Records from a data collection
◇ ◇ ◇ ◇

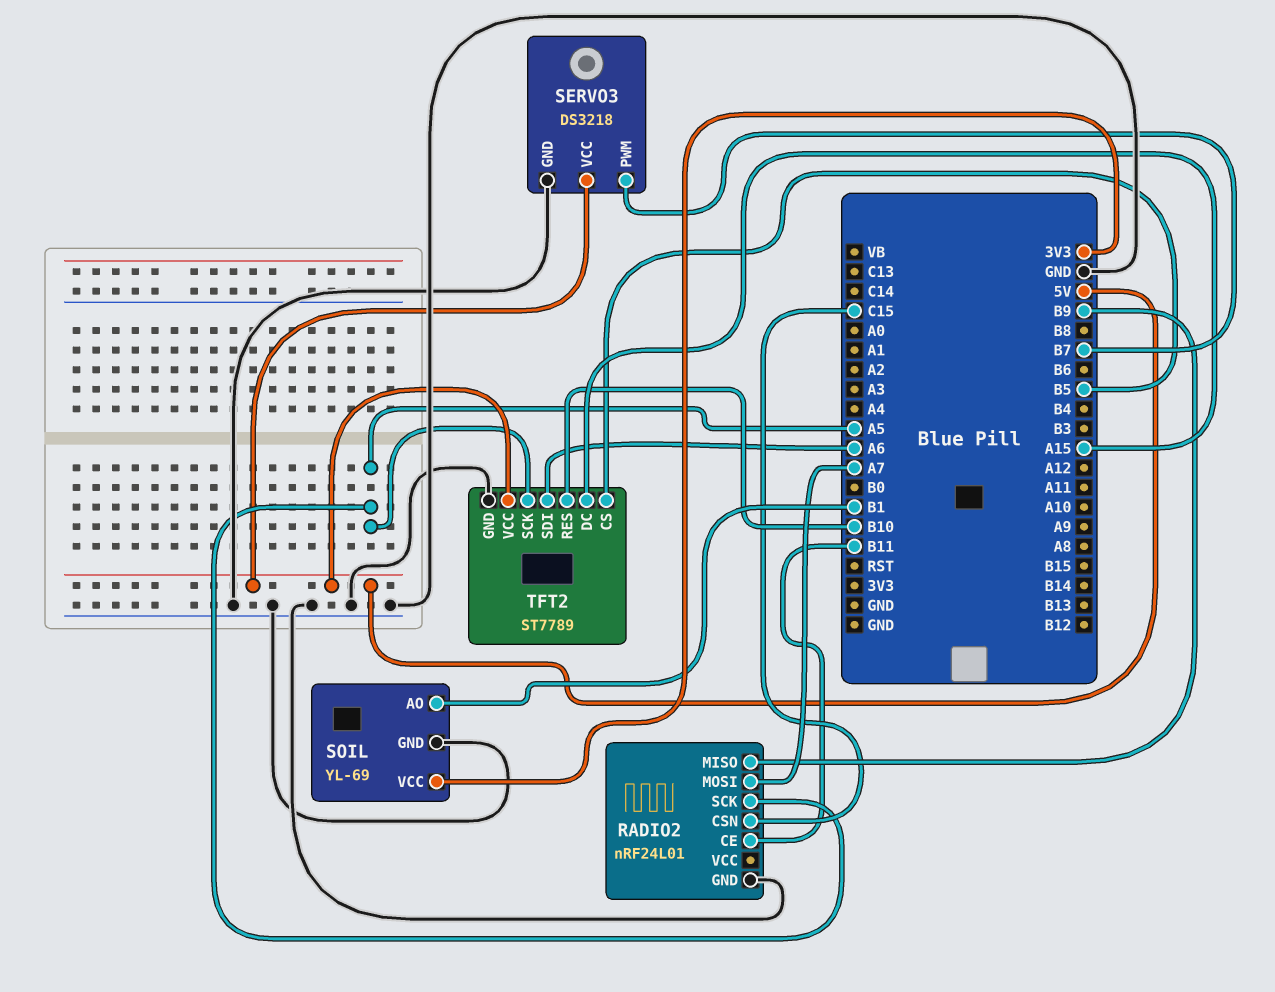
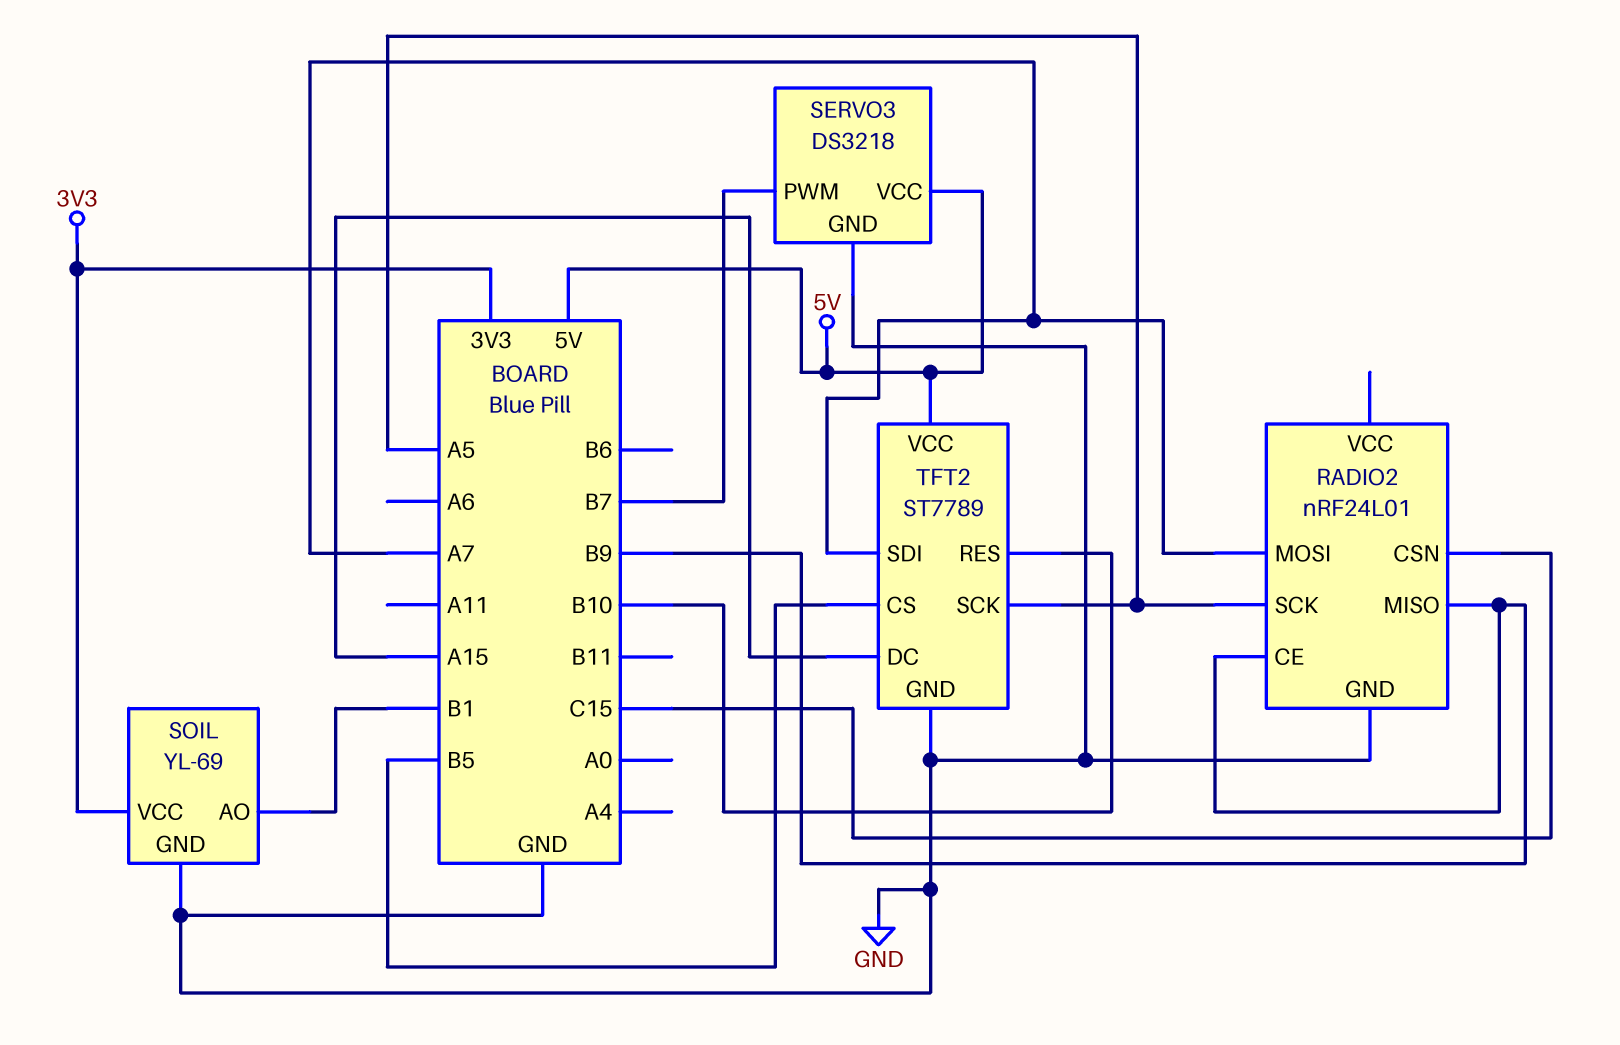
RADIO2 pin CE: B11 -> B9
TFT2 pin SDI: A6 -> A7

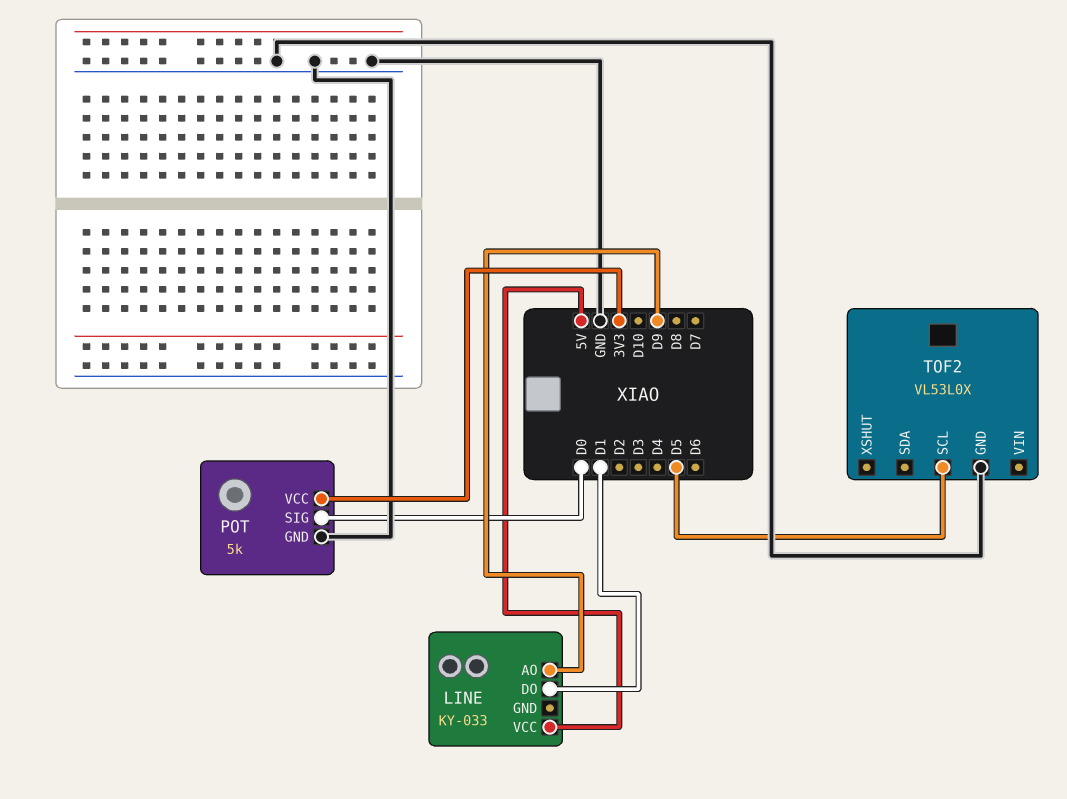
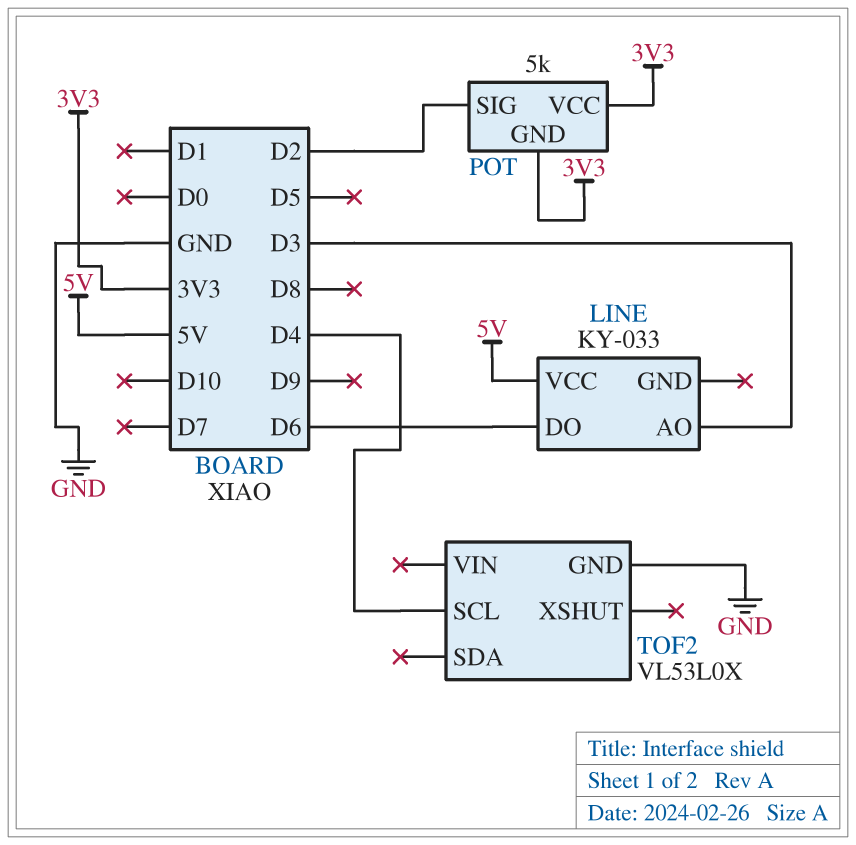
LINE pin AO: D9 -> D3
LINE pin DO: D1 -> D6
POT pin GND: GND -> 3V3
POT pin SIG: D0 -> D2
TOF2 pin SCL: D5 -> D4

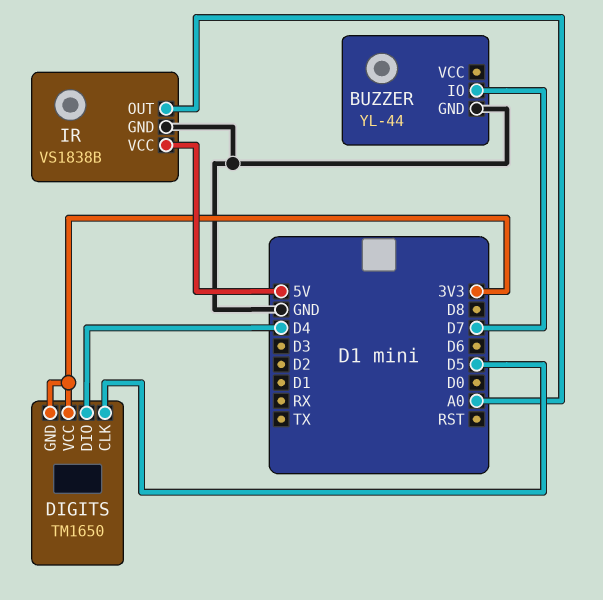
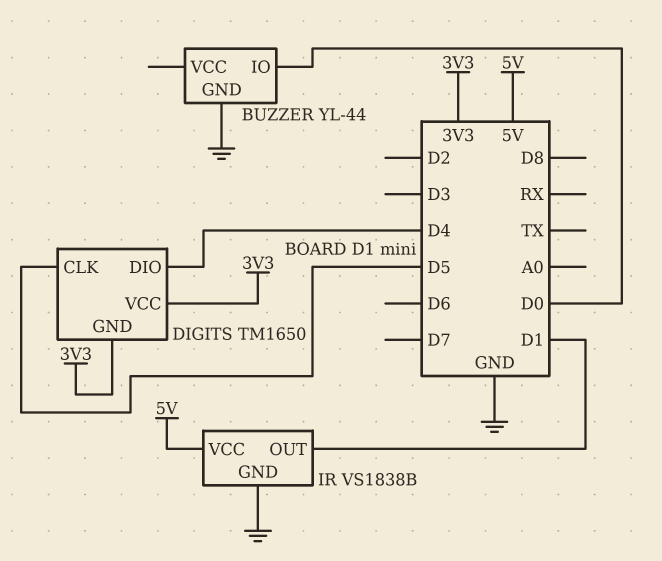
BUZZER pin IO: D7 -> D0
IR pin OUT: A0 -> D1

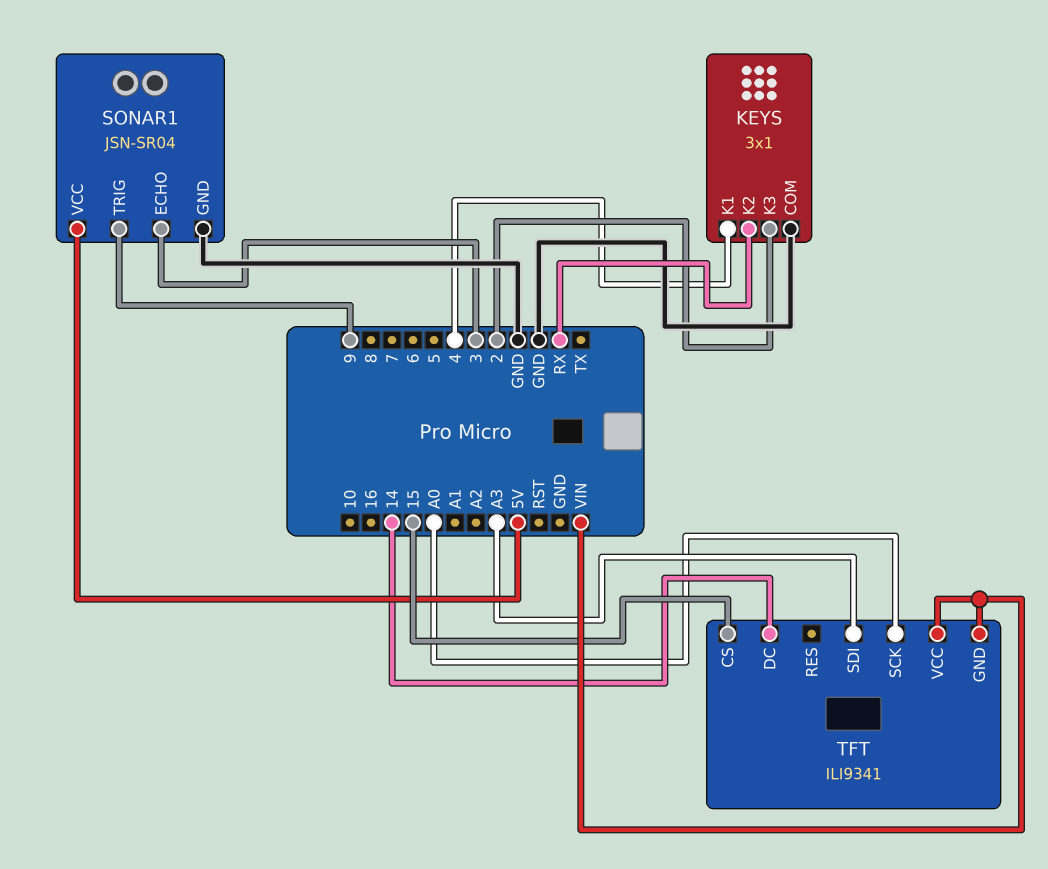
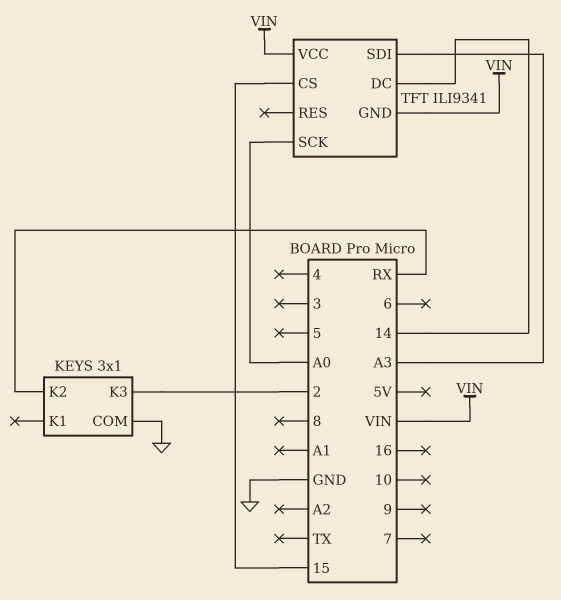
KEYS pin K1: 4 -> none
SONAR1: JSN-SR04 -> none
SONAR1 pin ECHO: 3 -> none
SONAR1 pin GND: GND -> none
SONAR1 pin TRIG: 9 -> none
SONAR1 pin VCC: 5V -> none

◇ ◇ ◇ ◇

All of the data above should be printed again exactly, though none of the pictures belong in the copy.

RADIO2 pin CE: B11 -> B9
TFT2 pin SDI: A6 -> A7

LINE pin AO: D9 -> D3
LINE pin DO: D1 -> D6
POT pin GND: GND -> 3V3
POT pin SIG: D0 -> D2
TOF2 pin SCL: D5 -> D4

BUZZER pin IO: D7 -> D0
IR pin OUT: A0 -> D1

KEYS pin K1: 4 -> none
SONAR1: JSN-SR04 -> none
SONAR1 pin ECHO: 3 -> none
SONAR1 pin GND: GND -> none
SONAR1 pin TRIG: 9 -> none
SONAR1 pin VCC: 5V -> none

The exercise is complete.